Collect each line in the items below that contains the string "pizz", copying those lines in full. Case counts.
[begin Rows]
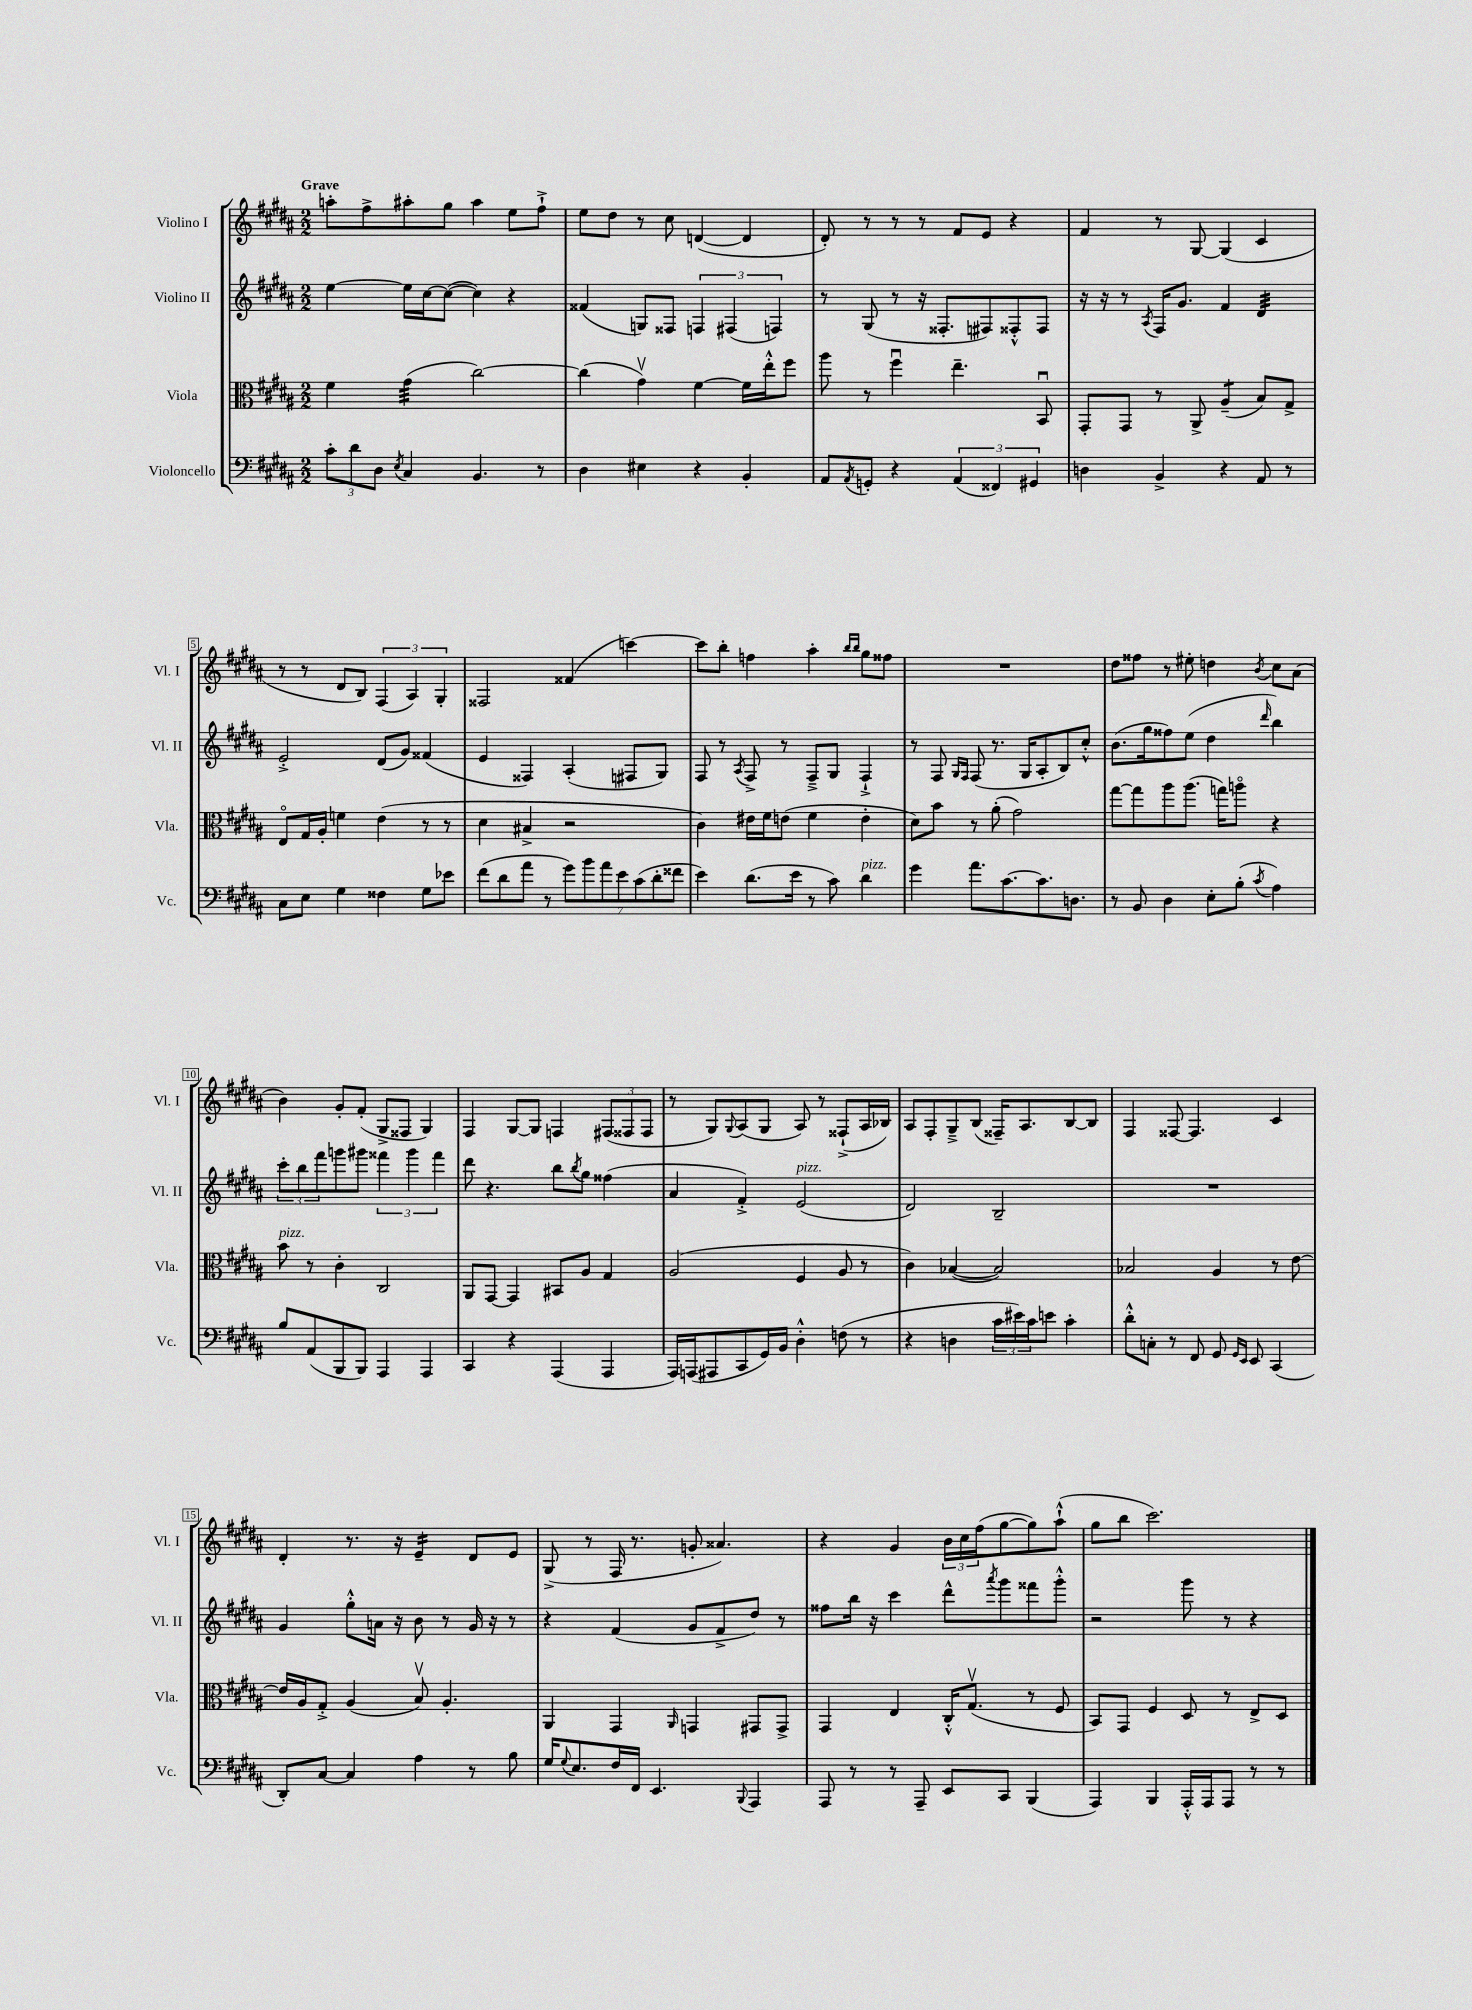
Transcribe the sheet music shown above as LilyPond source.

<<
\new StaffGroup <<
\new Staff = "s0" \with { instrumentName = "Violino I" shortInstrumentName = "Vl. I" } {
    \clef treble \key b \major \numericTimeSignature \time 2/2 \tempo "Grave"
    a''8-. fis''8-> ais''8-. gis''8 ais''4 e''8 fis''8-!-> |
    e''8 dis''8 r8 cis''8 d'4~( d'4 |
    dis'8-.) r8 r8 r8 fis'8 e'8 r4 |
    fis'4 r8 gis8~ gis4( cis'4 |
    r8 r8 dis'8 b8) \tuplet 3/2 { fis4( ais4) gis4-. } |
    fisis2 fisis'4( c'''4~) |
    c'''8 b''8-. f''4 ais''4-. \grace { b''16 b''16 } gis''8 fisis''8 |
    R1 |
    dis''8 fisis''8 r8 eis''8-. d''4 \acciaccatura { b'8 } cis''8 ais'8( |
    b'4) gis'8-. fis'8-.( gis8-> fisis8 gis4) |
    fis4 gis8~ gis8 f4 \tuplet 3/2 { fis8( fisis8 fisis8 } |
    r8 gis8) \appoggiatura { gis8 } ais8( gis8 ais8) r8 fisis8-!->( ais16 bes16) |
    ais8 fis8-. gis8---> b8( fisis16--) ais8. b8~ b8 |
    fis4 fisis8~ fisis4. cis'4 |
    dis'4-. r8. r16 e'4:16-- dis'8 e'8 |
    gis8->( r8 fis16 r8. g'8-. aisis'4.) |
    r4 gis'4 \tuplet 3/2 { b'16 cis''16 fis''16( } gis''8~ gis''8) ais''8-!-^( |
    gis''8 b''8 cis'''2.) \bar "|." |
}
\new Staff = "s1" \with { instrumentName = "Violino II" shortInstrumentName = "Vl. II" } {
    \clef treble \key b \major \numericTimeSignature \time 2/2
    e''4~ e''16 cis''16~ cis''8~( cis''4) r4 |
    fisis'4( g8) fisis8 \tuplet 3/2 { f4 fis4( f4) } |
    r8 gis8( r8 r16 fisis8.-. fis8) fisis8-.-^ fisis8 |
    r16 r16 r8 \acciaccatura { ais8 } fis16 gis'8. fis'4 dis'4:32 |
    e'2-.-> dis'8( gis'8) fisis'4( |
    e'4 fisis4) ais4-.( fis8 gis8) |
    fis8 r8 \acciaccatura { ais8 } fis8-> r8 fis8---> gis8 fis4-!-> |
    r8 fis8 \grace { gis16 fis16 } fis8( r8. gis16 ais8-. b8) cis''8-.-^ |
    b'8.( gis''16 fisis''8) e''8( dis''4 \grace { dis'''16 } b''4) |
    \tuplet 3/2 { cis'''8-. b''8 fis'''8 } g'''8 gis'''8 \tuplet 3/2 { fisis'''4 gis'''4 fisis'''4 } |
    dis'''8 r4. b''8 \acciaccatura { b''8 } gis''8 fisis''4( |
    ais'4 fis'4-.->) e'2^\markup { \italic "pizz." }( |
    dis'2) b2-- |
    R1 |
    gis'4 gis''8-.-^ a'16 r16 b'8 r8 gis'16 r16 r8 |
    r4 fis'4( gis'8 fis'8-> dis''8) r8 |
    fisis''8 b''16 r16 cis'''4 dis'''8-^ \acciaccatura { ais'''8 } gis'''8 fisis'''8 gis'''8-.-^ |
    r2 gis'''8 r8 r4 \bar "|." |
}
\new Staff = "s2" \with { instrumentName = "Viola" shortInstrumentName = "Vla." } {
    \clef alto \key b \major \numericTimeSignature \time 2/2
    fis'4 gis'4:32( cis''2~) |
    cis''4( gis'4\upbow) fis'4~ fis'16 e''16-.-^ fis''8 |
    ais''8 r8 fis''4\downbow e''4.-- b,8\downbow |
    gis,8-. gis,8 r8 ais,8-> ais4:8--( b8) gis8-> |
    e8\flageolet gis16 ais16-. f'4 e'4( r8 r8 |
    dis'4 bis4-> r2 |
    cis'4) eis'16 fis'16 e'8( fis'4 e'4-. |
    dis'8) b'8 r8 ais'8-.( gis'2) |
    gis''8~ gis''8 ais''8 ais''8.( g''16) a''8\flageolet r4 |
    b'8^\markup { \italic "pizz." } r8 cis'4-. cis2 |
    ais,8 gis,8~ gis,4 bis,8 ais8 gis4 |
    ais2( fis4 ais8 r8 |
    cis'4) bes4~( bes2) |
    bes2 ais4 r8 e'8~ |
    e'16 ais16 gis8-.-> ais4( b8\upbow) ais4.-. |
    ais,4 gis,4 \grace { ais,16 } g,4 gis,8 gis,8-> |
    gis,4 e4 cis16-.-^ gis8.\upbow( r8 fis8 |
    b,8) gis,8 fis4 dis8 r8 e8-> dis8 \bar "|." |
}
\new Staff = "s3" \with { instrumentName = "Violoncello" shortInstrumentName = "Vc." } {
    \clef bass \key b \major \numericTimeSignature \time 2/2
    \tuplet 3/2 { cis'8-. dis'8 dis8 } \acciaccatura { e8 } cis4 b,4. r8 |
    dis4 eis4 r4 b,4-. |
    ais,8 \acciaccatura { ais,8 } g,8-. r4 \tuplet 3/2 { ais,4( fisis,4) gis,4 } |
    d4 b,4-> r4 ais,8 r8 |
    cis8 e8 gis4 fisis4 gis8 ees'8 |
    fis'8( dis'8 ais'8 r8 \tuplet 7/4 { gis'8) b'8 ais'8 e'8 cis'8( dis'8-. fisis'8 } |
    e'4) dis'8.( e'16 r8 cis'8) dis'4^\markup { \italic "pizz." } |
    gis'4 ais'8. cis'8.~ cis'8. d8. |
    r8 b,8 dis4 e8-. b8-.( \acciaccatura { cis'8 } ais4) |
    b8 ais,8( b,,8 b,,8) ais,,4 ais,,4 |
    cis,4 r4 ais,,4( ais,,4 |
    ais,,16) a,,16( ais,,8 cis,8 gis,16) b,16 dis4-.-^ f8( r8 |
    r4 d4 \tuplet 3/2 { cis'16 eis'16) cis'16 } e'8 cis'4-. |
    dis'8-.-^ c8-. r8 fis,8 gis,8 \grace { gis,16 e,16 } e,8 cis,4( |
    dis,8-.) cis8~ cis4 ais4 r8 b8 |
    gis16 \appoggiatura { gis8 } e8. fis16 fis,16 e,4. \appoggiatura { b,,8 } ais,,4 |
    ais,,8 r8 r8 ais,,8-- e,8 cis,8 b,,4( |
    ais,,4) b,,4 ais,,16-.-^ ais,,16 ais,,8 r8 r8 \bar "|." |
}
>>
>>
\layout { \context { \Score \override BarNumber.stencil = #(make-stencil-boxer 0.1 0.3 ly:text-interface::print) } }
[end Rows]
The response:
    ais'4 fis'4-.->) e'2^\markup { \italic "pizz." }( |
    b'8^\markup { \italic "pizz." } r8 cis'4-. cis2 |
    e'4) dis'8.( e'16 r8 cis'8) dis'4^\markup { \italic "pizz." } |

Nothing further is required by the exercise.